* **Problem description**:
Copy out the lines of the material that include the string "green".

* **Given material**:
★ ★ ★ ★ ★ ★ ★
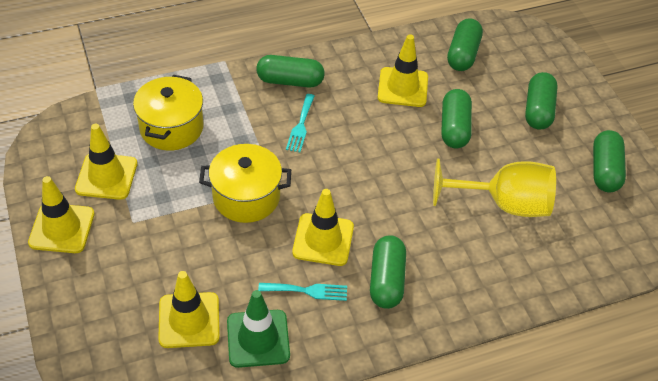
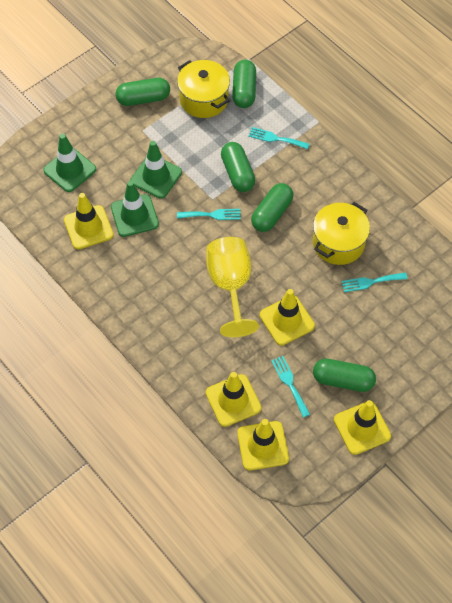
green capsule: 6 -> 5
green traffic cone: 1 -> 3
turquoise fork: 2 -> 4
★ ★ ★ ★ ★ ★ ★
* **Result of the task**:
green capsule: 6 -> 5
green traffic cone: 1 -> 3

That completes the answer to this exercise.